> _Work instruction_: Of all the entries below, only the lines from the one with "[412, 128, 445, 170] (first image)" up to and including the one with "[537, 209, 627, 305]" are to be duplicated exactly.

> _Data records_:
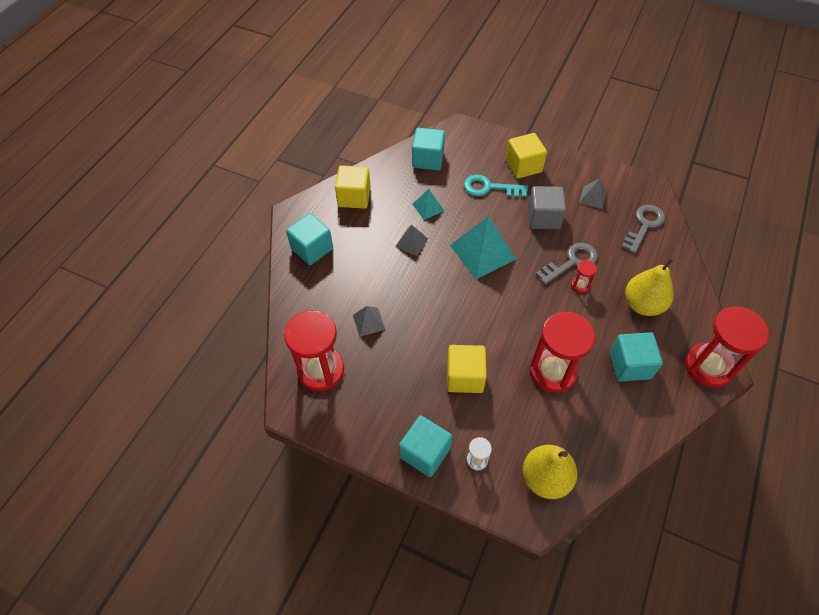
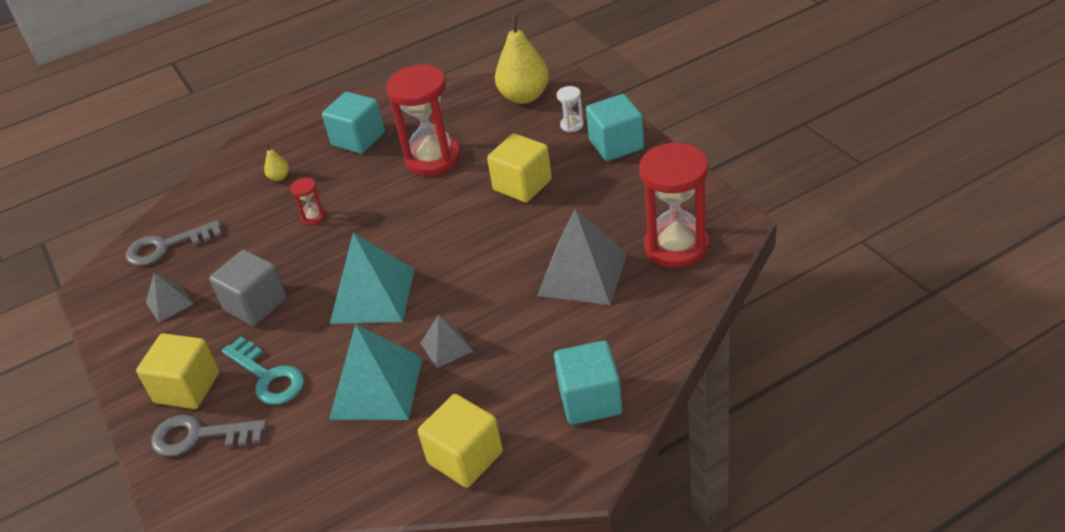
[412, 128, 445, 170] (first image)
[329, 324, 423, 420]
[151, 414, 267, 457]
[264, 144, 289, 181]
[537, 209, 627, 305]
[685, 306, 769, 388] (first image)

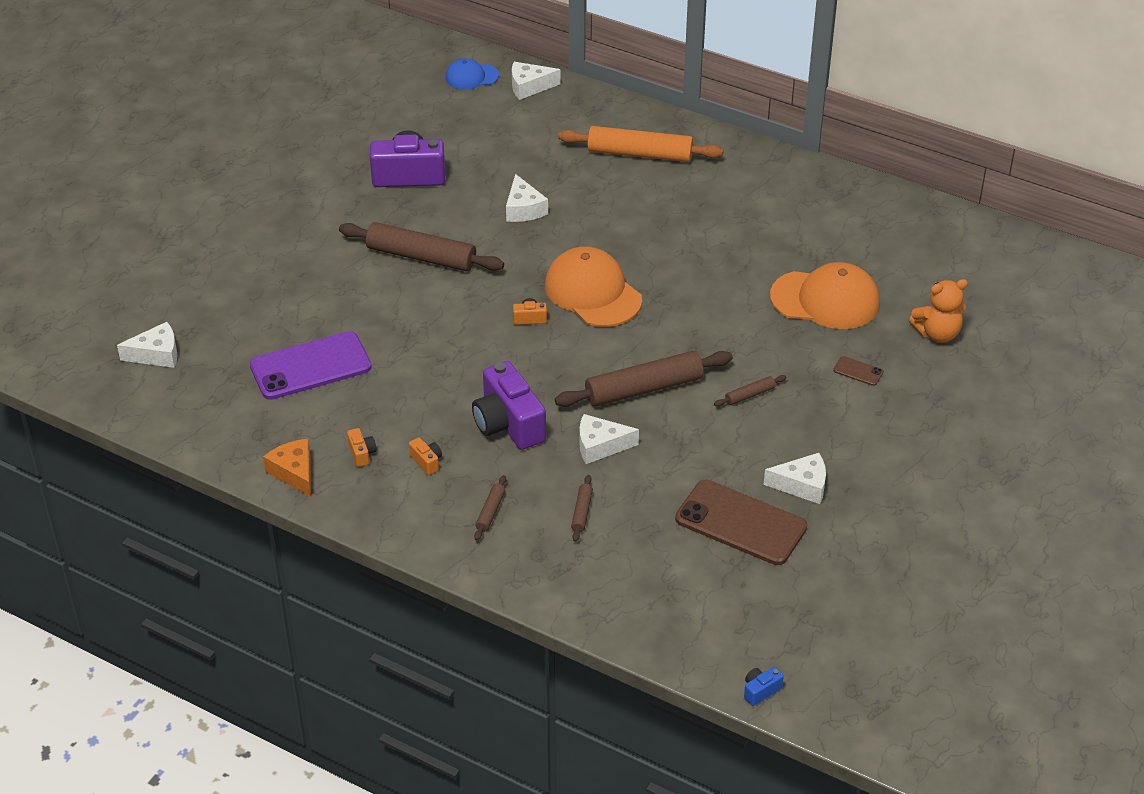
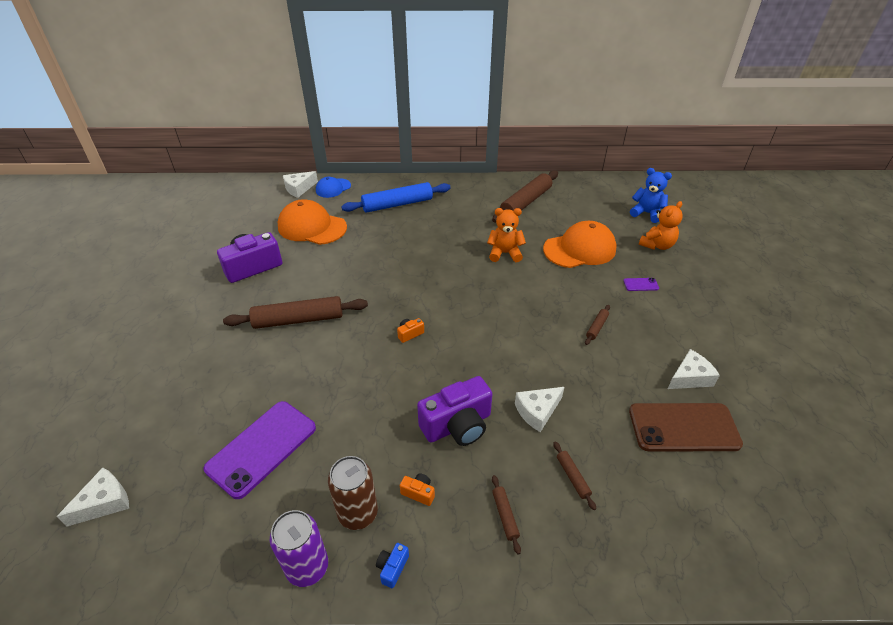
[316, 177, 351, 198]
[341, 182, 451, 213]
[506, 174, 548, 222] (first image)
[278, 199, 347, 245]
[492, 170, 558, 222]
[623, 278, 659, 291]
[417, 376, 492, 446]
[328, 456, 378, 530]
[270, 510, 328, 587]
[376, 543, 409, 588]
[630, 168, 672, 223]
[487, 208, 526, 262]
==
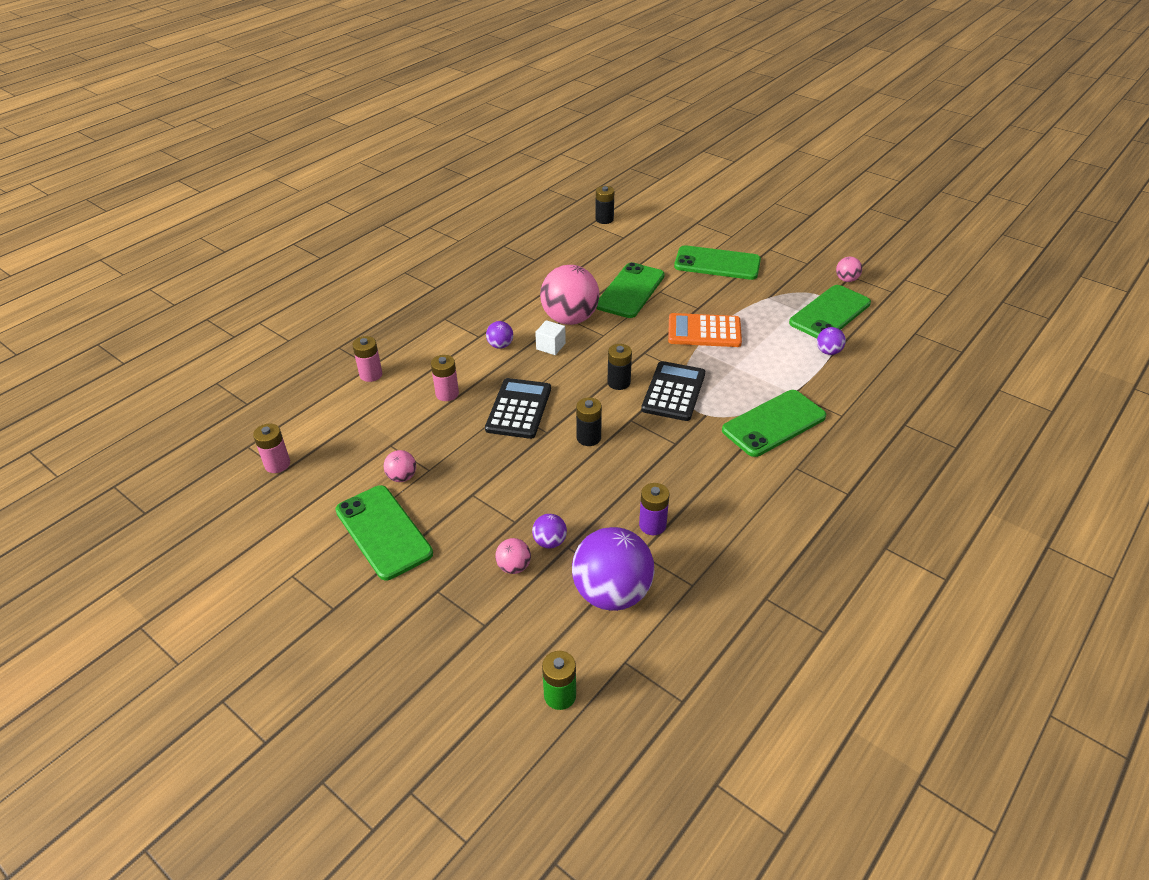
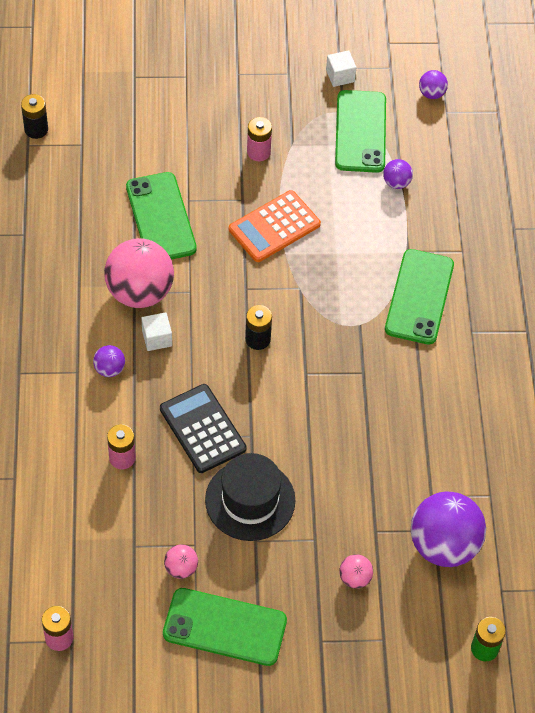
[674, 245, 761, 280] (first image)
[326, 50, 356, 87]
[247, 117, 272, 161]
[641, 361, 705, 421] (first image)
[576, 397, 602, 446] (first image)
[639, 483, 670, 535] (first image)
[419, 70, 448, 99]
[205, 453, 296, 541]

> _Answer below_:
[412, 128, 445, 170] (first image)
[329, 324, 423, 420]
[151, 414, 267, 457]
[264, 144, 289, 181]
[537, 209, 627, 305]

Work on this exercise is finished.